------ EXERCISE MATERIAL
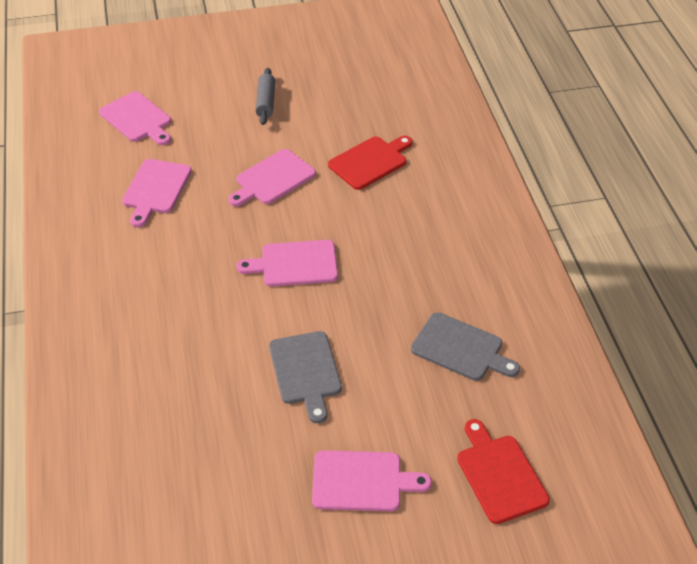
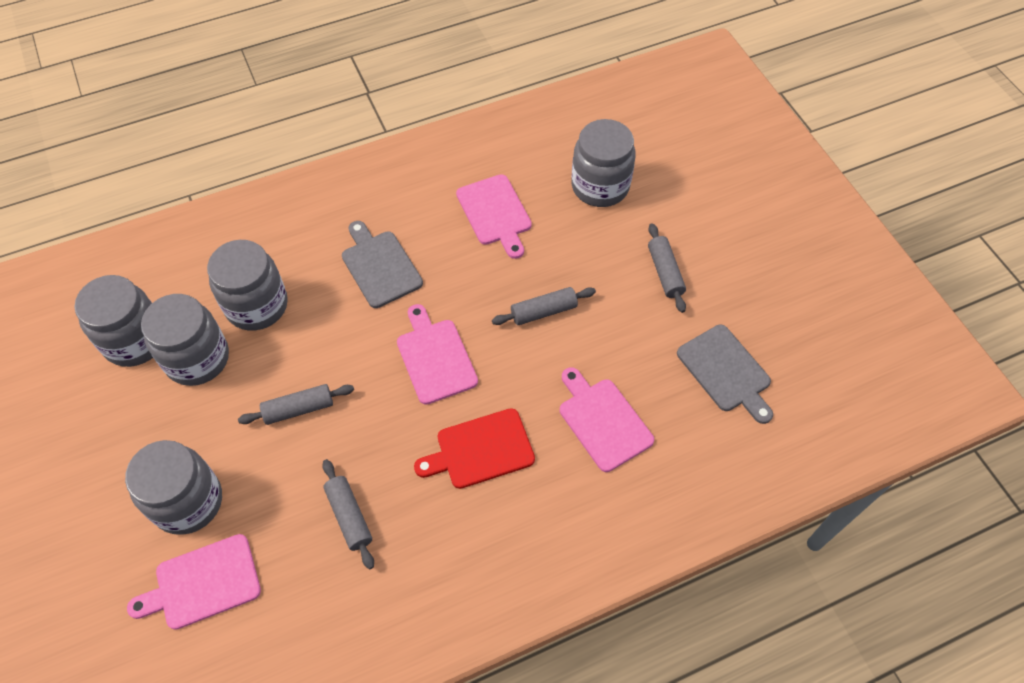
grey jar: none = 0 -> [74,275,153,367] [125,440,222,535] [141,294,229,386] [207,240,288,331] [571,119,636,207] = 5
grey rolling pin: [256,68,275,125] = 1 -> [238,384,354,425] [322,459,374,569] [492,287,596,325] [648,223,686,313] = 4
pink cutting board: [99,91,171,145] [122,159,191,227] [228,149,316,206] [236,240,338,286] [312,450,432,511] = 5 -> [127,534,261,630] [397,304,478,405] [456,174,532,259] [560,367,654,472] = 4
red cutting board: [328,136,413,190] [457,419,550,524] = 2 -> [414,408,535,489] = 1

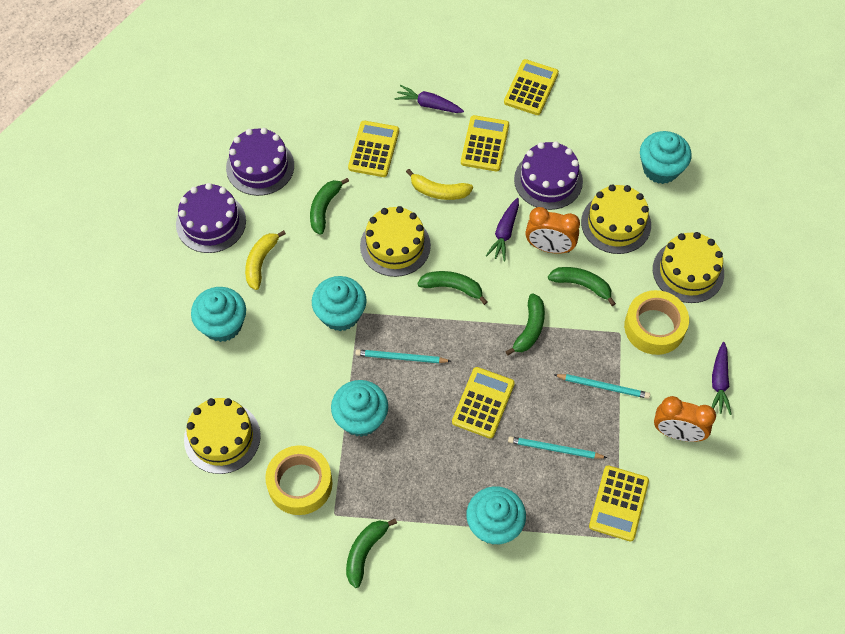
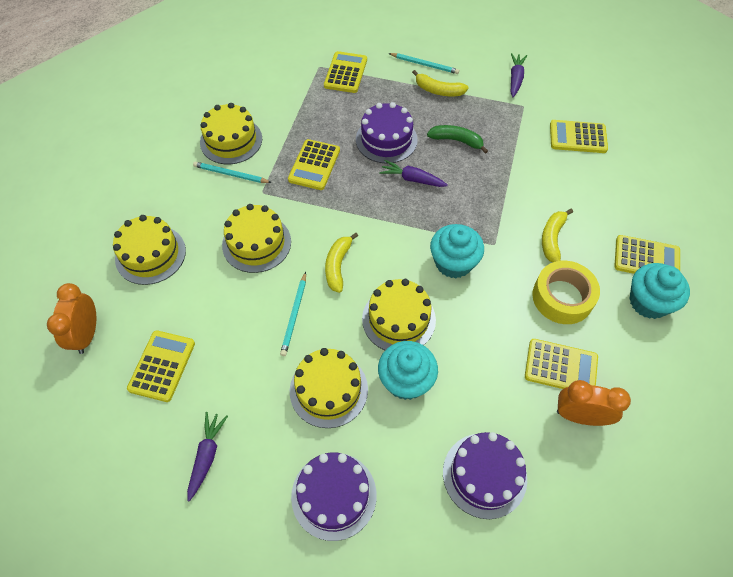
green banana: [310,178,349,235] [346,519,397,588] [417,271,488,305] [505,293,545,355] [548,267,616,306] = 5 -> [427,125,488,153] = 1
turquoise cupcake: [191,287,246,342] [312,276,367,331] [331,380,388,437] [466,486,526,545] [640,131,691,184] = 5 -> [378,341,438,400] [430,224,484,278] [630,263,690,319] = 3
yellow banana: [245,230,286,290] [406,169,473,200] = 2 -> [325,233,358,293] [412,70,468,96] [542,209,573,262] = 3
yellow cake: [184,398,261,474] [360,206,431,277] [581,184,651,254] [653,232,724,303] = 4 -> [113,215,186,285] [200,103,262,164] [222,204,291,273] [290,348,368,428] [362,279,436,350] = 5
yellow calculator: [348,121,399,177] [452,367,515,439] [461,115,509,171] [504,59,559,115] [589,465,649,541] = 5 -> [127,330,195,402] [288,139,340,190] [324,51,367,93] [525,339,598,389] [550,120,608,153] [614,235,680,274] = 6
yellow tape: [265,445,332,515] [624,290,689,355] = 2 -> [532,261,600,324] = 1

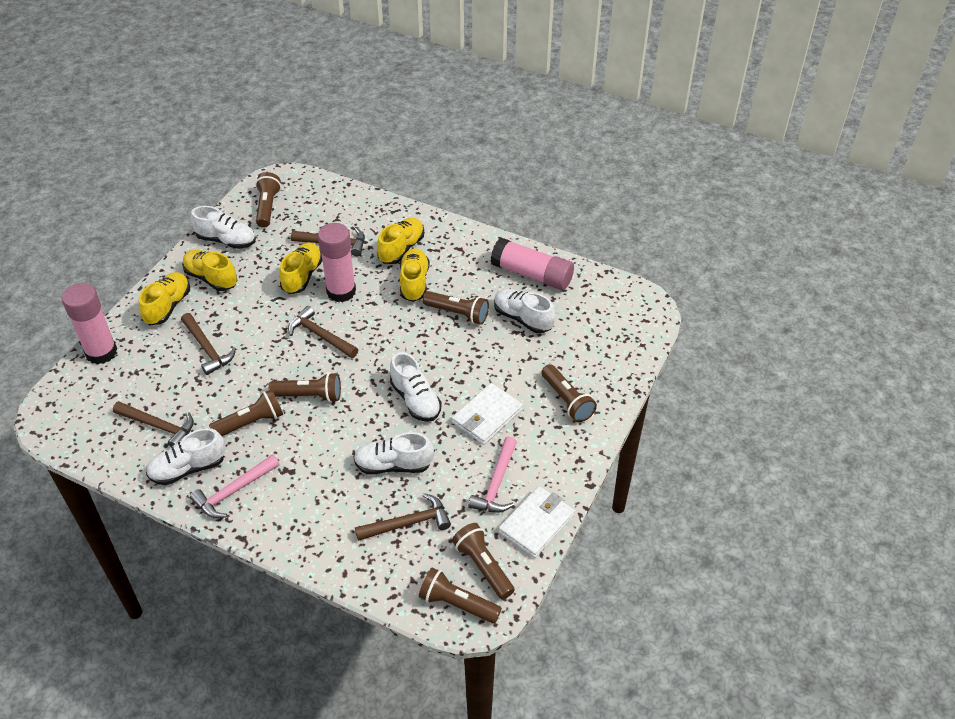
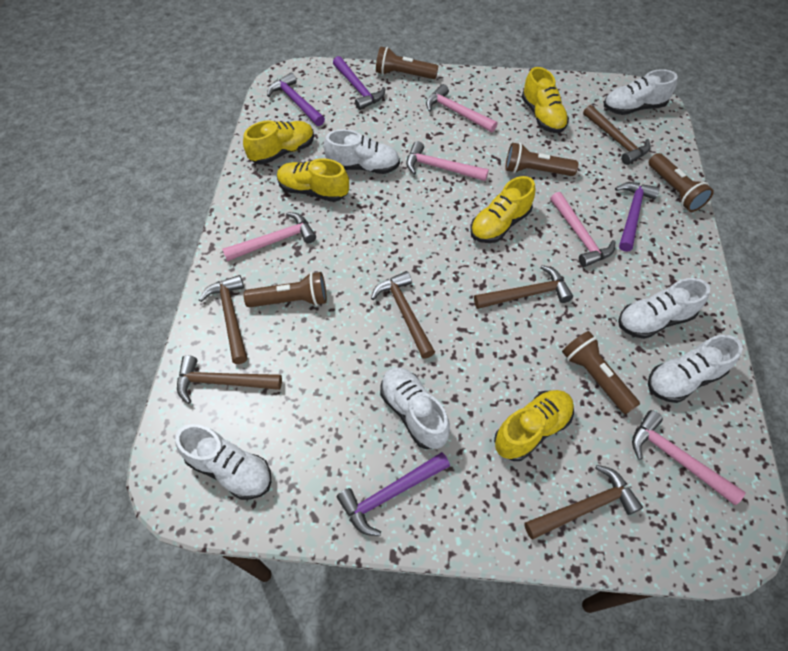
brown flashlight: [209,389,283,436] [255,172,281,228] [268,372,341,402] [419,567,502,624] [423,291,489,325] [452,523,515,599] [541,364,597,422] = 7 -> [244,272,327,307] [376,46,438,79] [505,143,578,176] [562,331,640,415] [649,153,714,212] = 5
brown hammer: [113,401,194,447] [181,313,236,375] [288,306,358,358] [291,228,365,257] [355,493,451,541] = 5 -> [177,355,282,404] [199,275,247,364] [371,271,435,359] [474,265,573,309] [524,465,643,539] [583,105,650,165] = 6
pink glue stick: [62,283,117,365] [318,223,356,302] [490,238,574,290] = 3 -> none = 0
pink hammer: [190,454,280,518] [468,436,517,513] = 2 -> [222,212,316,261] [406,141,489,181] [426,84,498,132] [550,192,615,267] [632,410,745,505] = 5
purple hammer: none = 0 -> [267,73,325,126] [333,56,385,110] [337,452,450,536] [615,182,660,252] = 4
white shoe: [146,428,226,485] [190,206,256,249] [353,432,434,475] [390,352,442,422] [494,288,555,333] = 5 -> [175,424,271,500] [324,129,400,174] [380,367,450,449] [604,69,678,115] [618,278,710,339] [648,335,743,403] = 6
white wallet: [452,383,523,445] [499,486,575,558] = 2 -> none = 0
------------
Your reply should consist solely of the lines above, from the opening line through the line with "green banana: [310,178,349,235]", reproduced exactly and without pictures.

grey jar: none = 0 -> [74,275,153,367] [125,440,222,535] [141,294,229,386] [207,240,288,331] [571,119,636,207] = 5
grey rolling pin: [256,68,275,125] = 1 -> [238,384,354,425] [322,459,374,569] [492,287,596,325] [648,223,686,313] = 4
pink cutting board: [99,91,171,145] [122,159,191,227] [228,149,316,206] [236,240,338,286] [312,450,432,511] = 5 -> [127,534,261,630] [397,304,478,405] [456,174,532,259] [560,367,654,472] = 4
red cutting board: [328,136,413,190] [457,419,550,524] = 2 -> [414,408,535,489] = 1

green banana: [310,178,349,235] [346,519,397,588] [417,271,488,305] [505,293,545,355] [548,267,616,306] = 5 -> [427,125,488,153] = 1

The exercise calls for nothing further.